> ACTION ITEM: Among the entries below, only the lines starting at the one with "POT3 pin SIG: D3 -> D1" and ending at the one with "DHT2 pin GND: GND -> none", both included, are to be printed exactly.

> DATA:
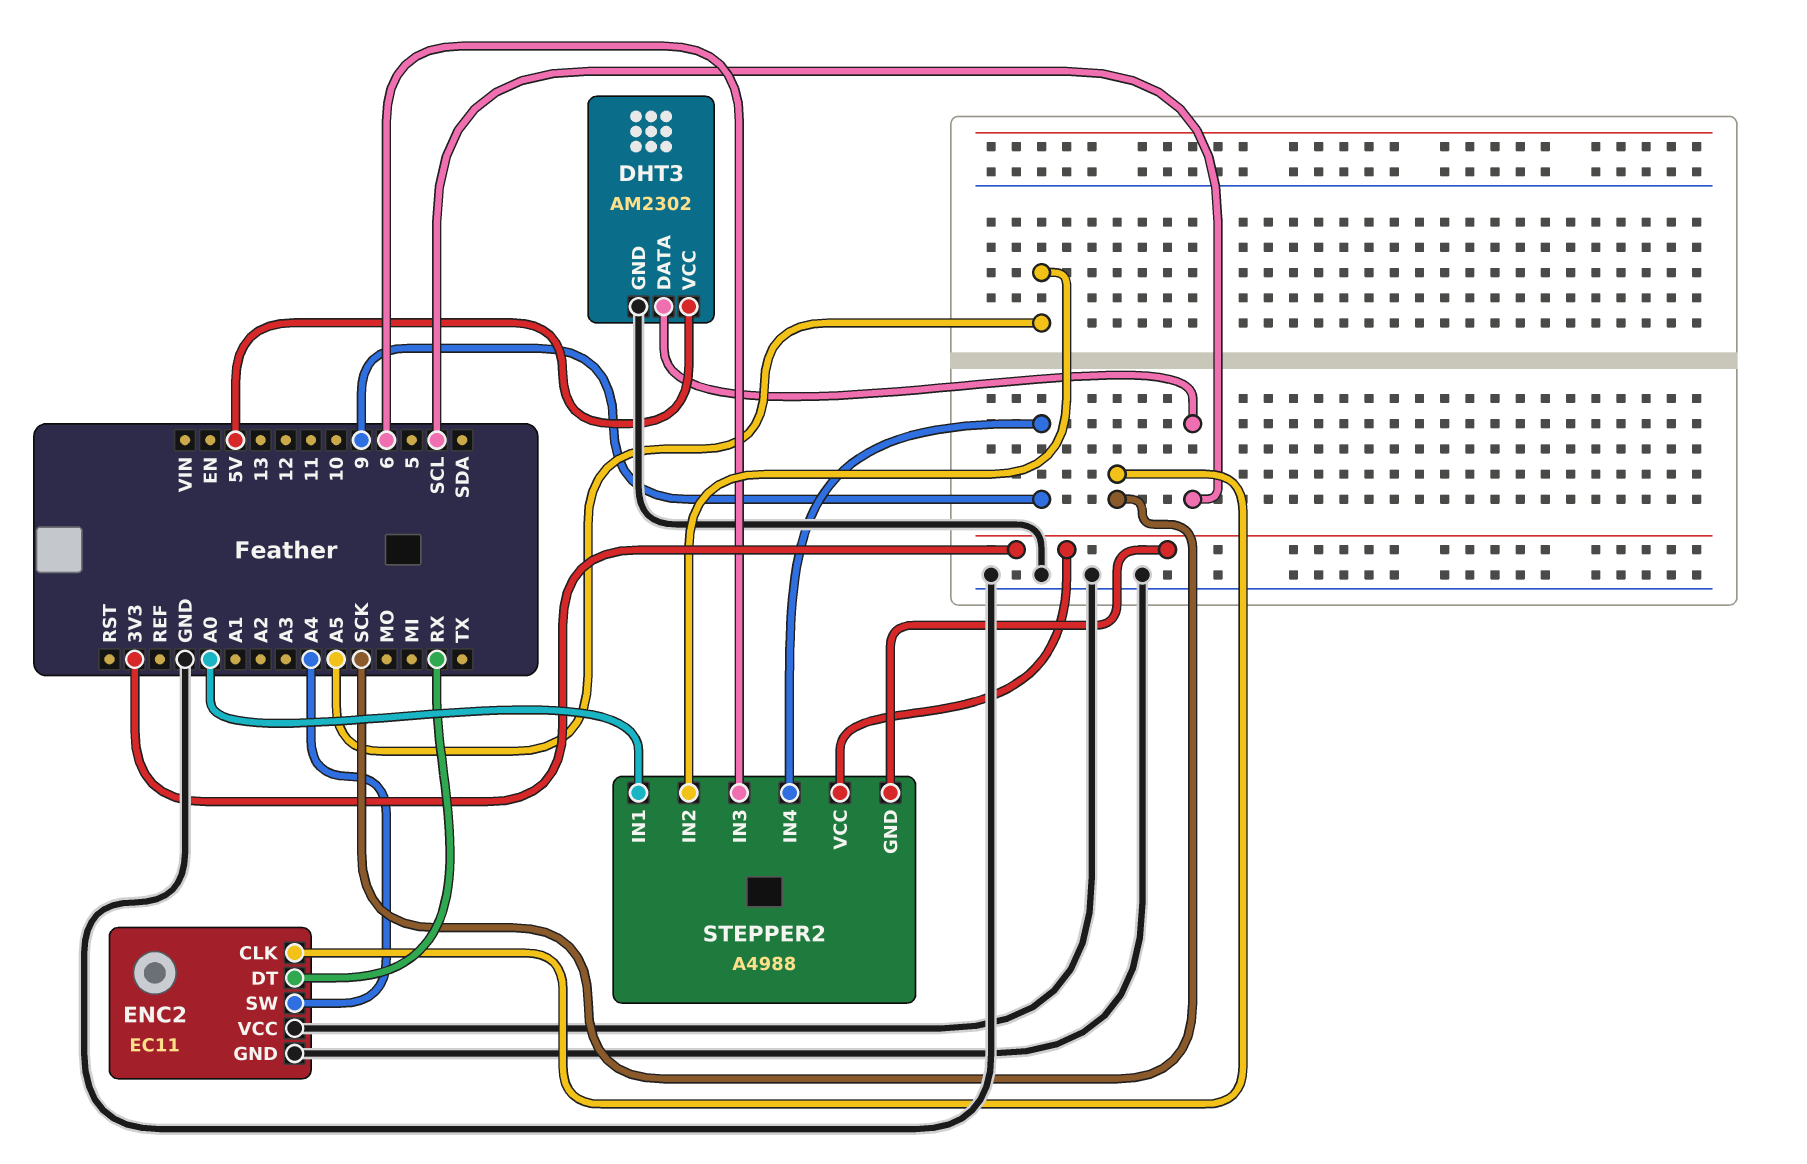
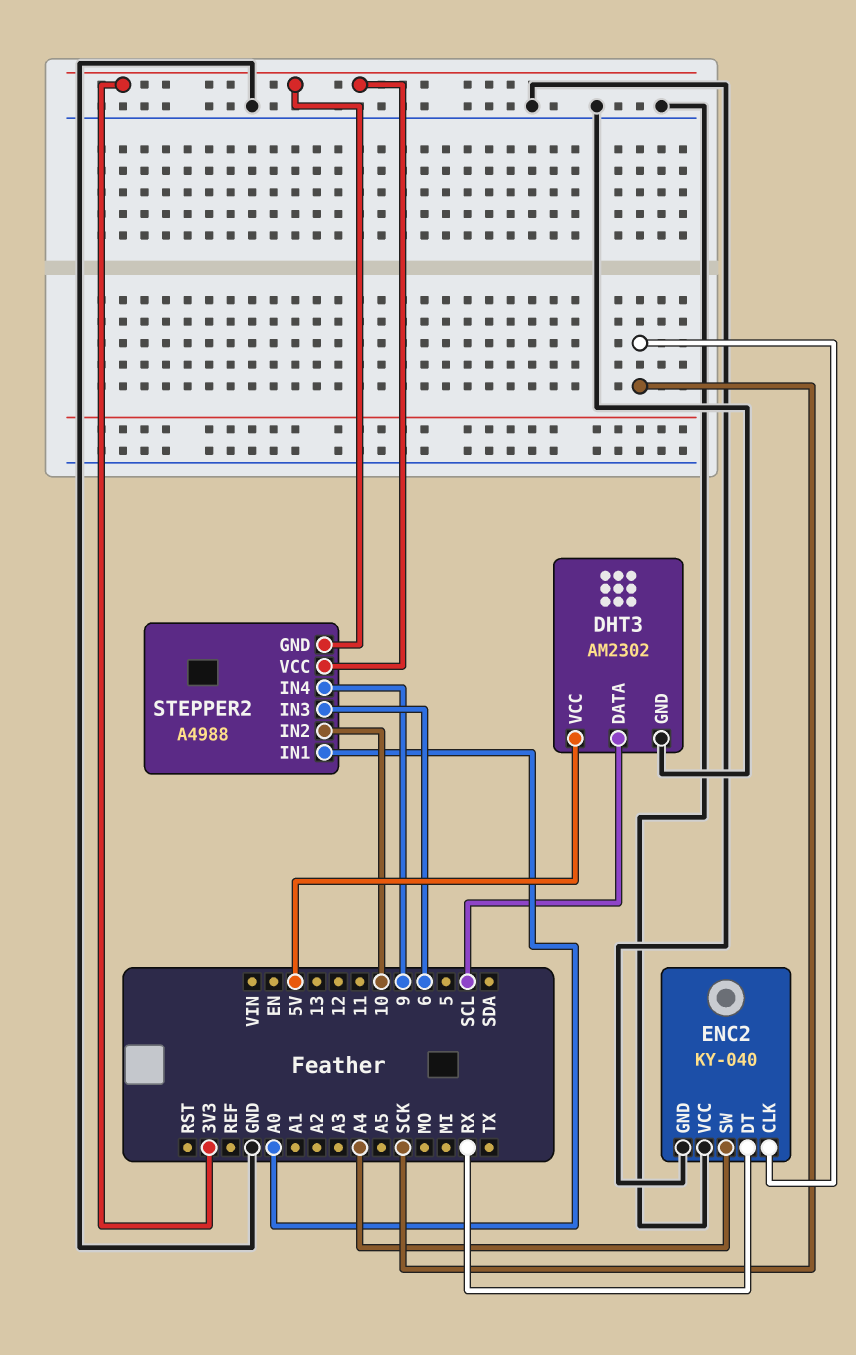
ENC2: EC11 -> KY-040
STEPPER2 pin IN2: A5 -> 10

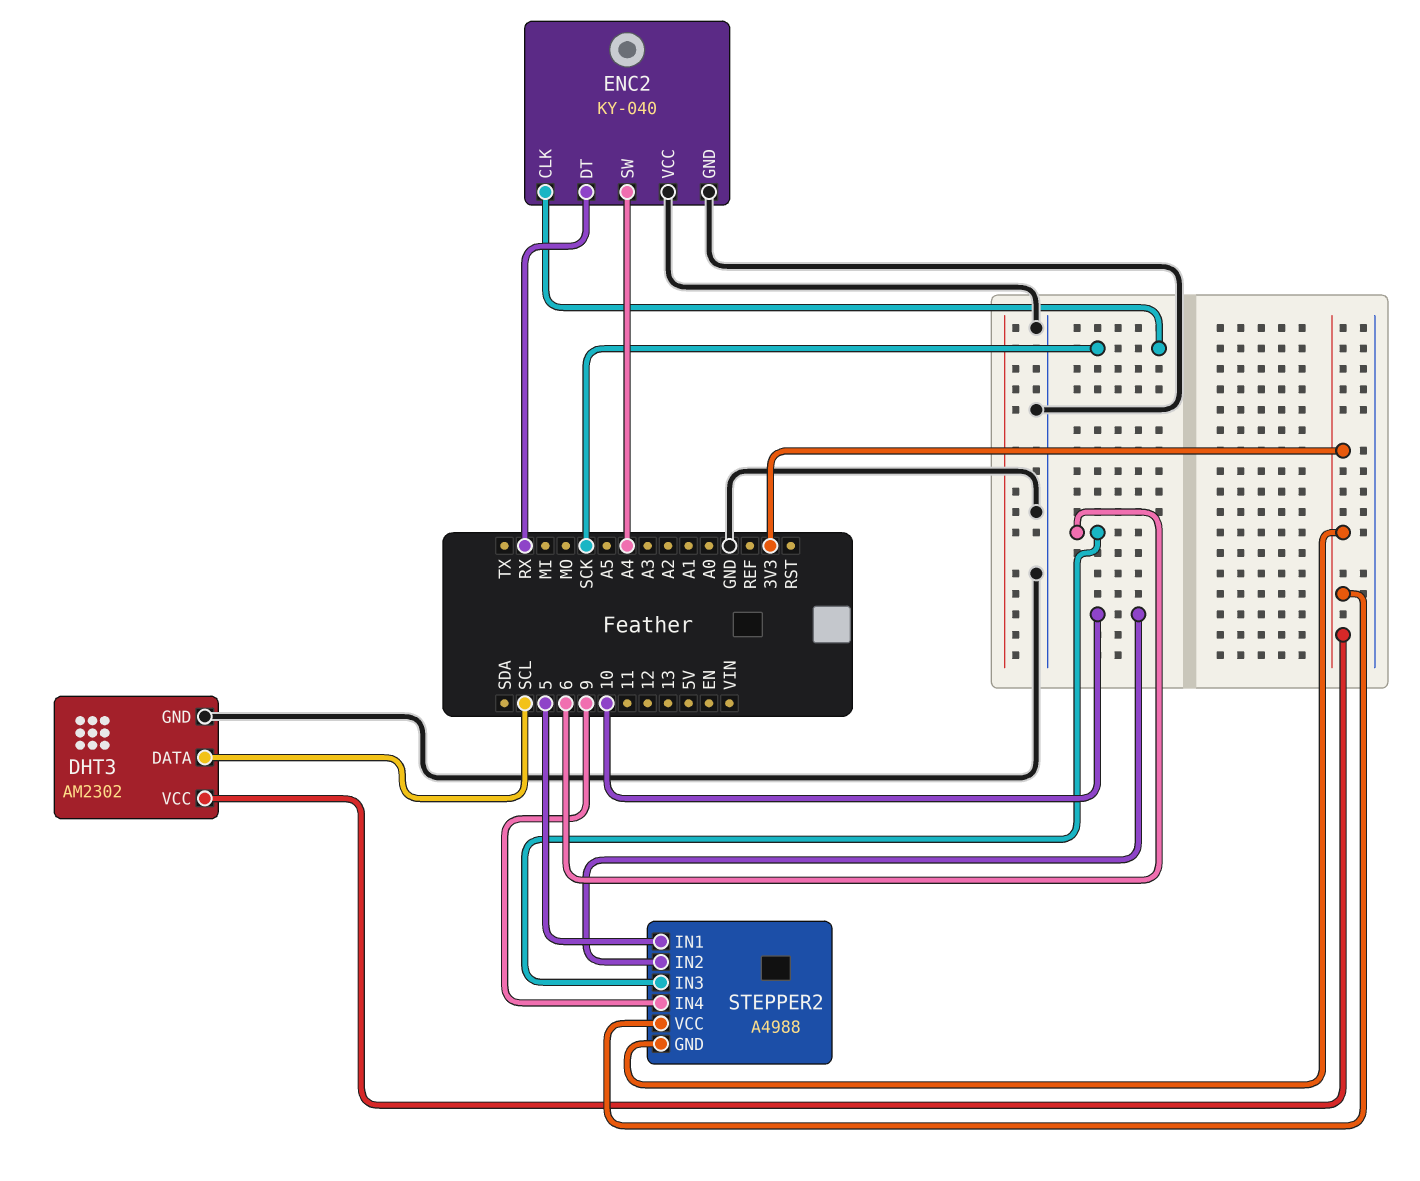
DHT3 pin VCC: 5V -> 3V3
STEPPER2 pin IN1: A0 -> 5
...
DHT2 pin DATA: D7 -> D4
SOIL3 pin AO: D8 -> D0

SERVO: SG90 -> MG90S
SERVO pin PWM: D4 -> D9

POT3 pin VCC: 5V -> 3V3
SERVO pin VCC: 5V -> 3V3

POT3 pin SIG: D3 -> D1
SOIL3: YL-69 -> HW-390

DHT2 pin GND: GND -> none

> WRITTEN SOLUTION:
POT3 pin SIG: D3 -> D1
SOIL3: YL-69 -> HW-390

DHT2 pin GND: GND -> none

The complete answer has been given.